Task directions -
Starting at the line that contains "cyan 1x1 brick [184,261,253,356]" and stopping at the line that contains "cyan 1x2 slope", transcribe every line of the material below exactly; pictures stay out.

======

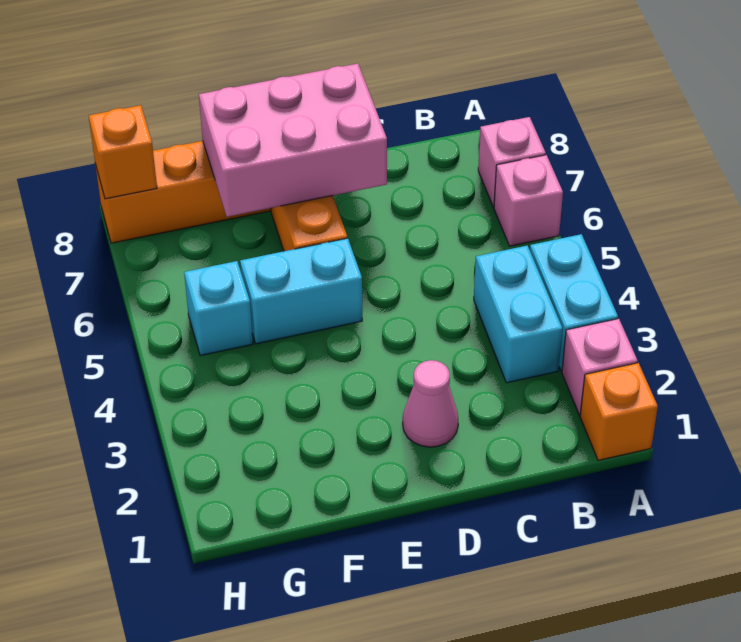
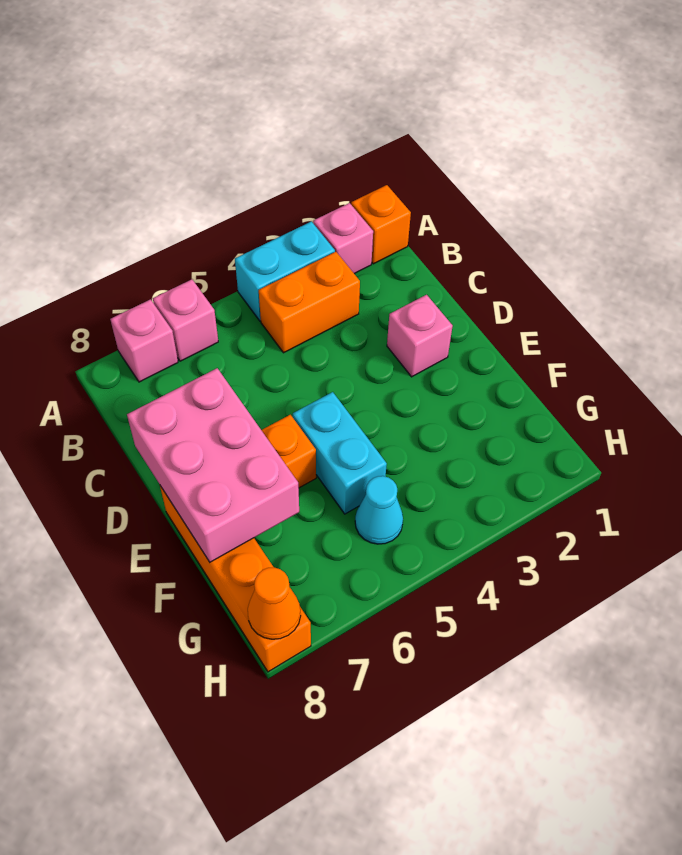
cyan 1x2 brick [474,246,563,383] -> orange 1x2 brick [259,252,360,353]
pink 1x1 cone [403,360,458,447] -> pink 1x1 brick [387,295,453,377]
cyan 1x1 brick [184,261,253,356] -> cyan 1x1 cone [355,476,403,544]
orange 1x1 brick [89,105,157,199] -> orange 1x1 cone [248,568,301,639]

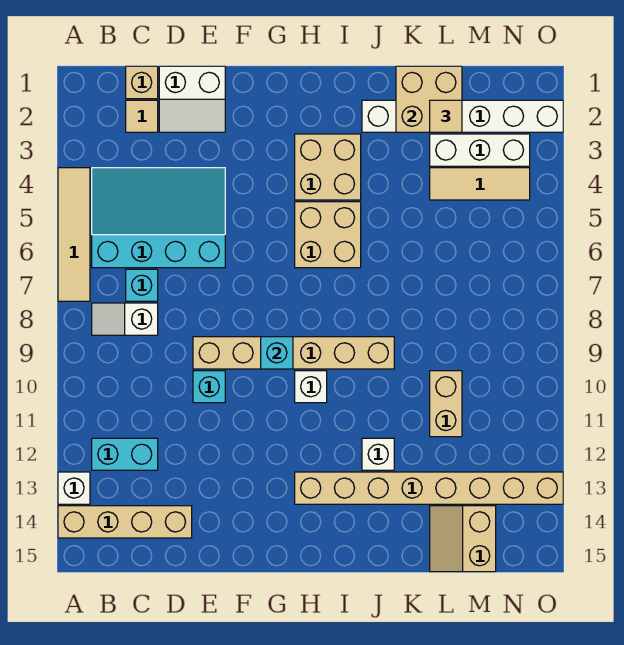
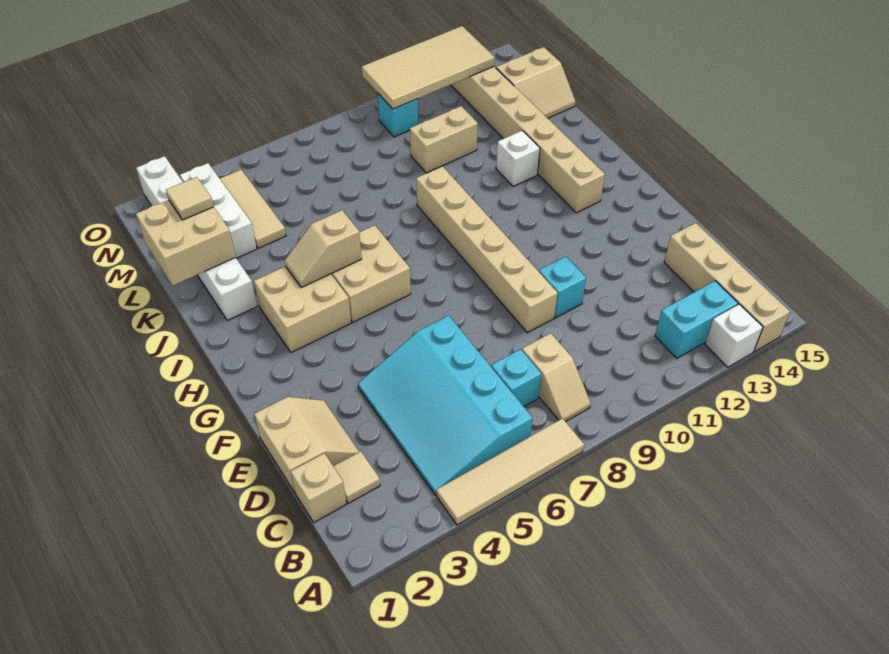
white 1x2 slope [92,303,158,335] -> tan 1x2 slope [522,333,591,422]
cyan 1x2 brick [92,438,158,470] -> cyan 1x2 brick turned to [655,281,738,359]
white 2x2 slope [159,66,225,132] -> tan 2x2 slope [254,397,359,492]
cyan 1x1 brick [261,337,293,369] -> cyan 1x1 brick moved to [378,94,418,137]
white 1x1 brick [295,371,327,403] -> none
none -> tan 1x2 slope [285,210,362,288]
none -> tan 2x4 tile [362,26,495,109]

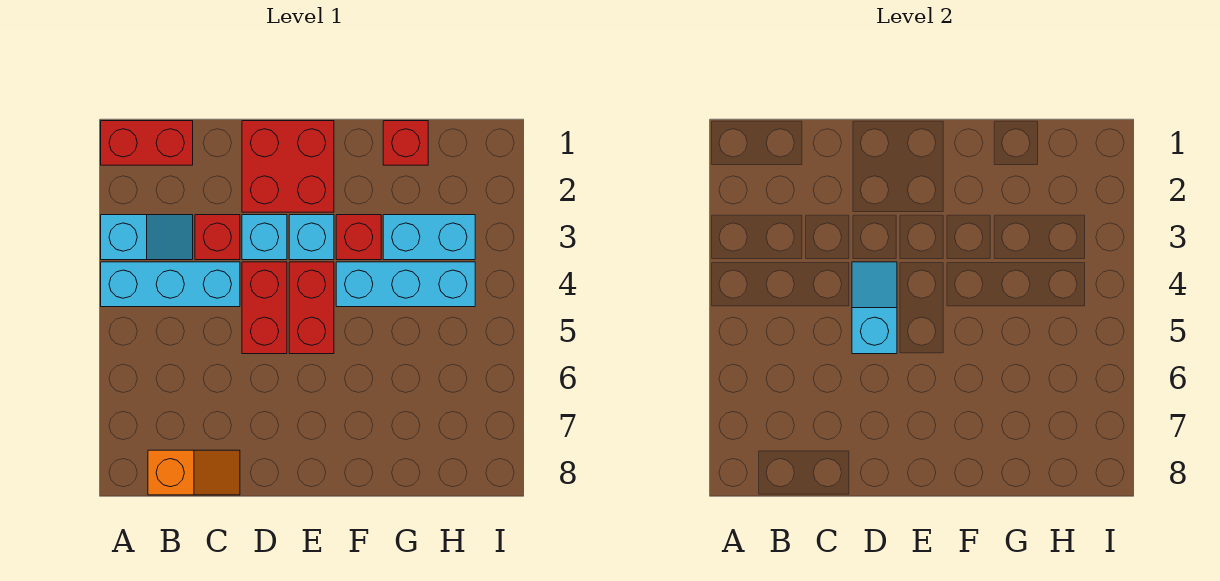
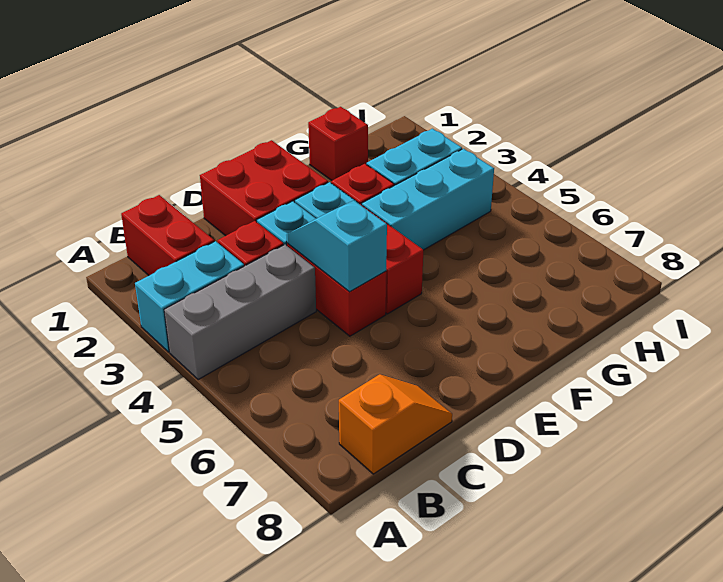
red 1x2 brick [101,121,193,165] -> red 1x2 brick turned to [121,195,214,275]
cyan 1x2 slope [101,215,193,260] -> cyan 1x2 brick [135,241,244,352]
cyan 1x3 brick [101,262,240,307] -> grey 1x3 brick [164,245,316,380]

======

Exercise response -
cyan 1x1 brick [184,261,253,356] -> cyan 1x1 cone [355,476,403,544]
orange 1x1 brick [89,105,157,199] -> orange 1x1 cone [248,568,301,639]

white 1x2 slope [92,303,158,335] -> tan 1x2 slope [522,333,591,422]
cyan 1x2 brick [92,438,158,470] -> cyan 1x2 brick turned to [655,281,738,359]
white 2x2 slope [159,66,225,132] -> tan 2x2 slope [254,397,359,492]
cyan 1x1 brick [261,337,293,369] -> cyan 1x1 brick moved to [378,94,418,137]
white 1x1 brick [295,371,327,403] -> none
none -> tan 1x2 slope [285,210,362,288]
none -> tan 2x4 tile [362,26,495,109]

red 1x2 brick [101,121,193,165] -> red 1x2 brick turned to [121,195,214,275]
cyan 1x2 slope [101,215,193,260] -> cyan 1x2 brick [135,241,244,352]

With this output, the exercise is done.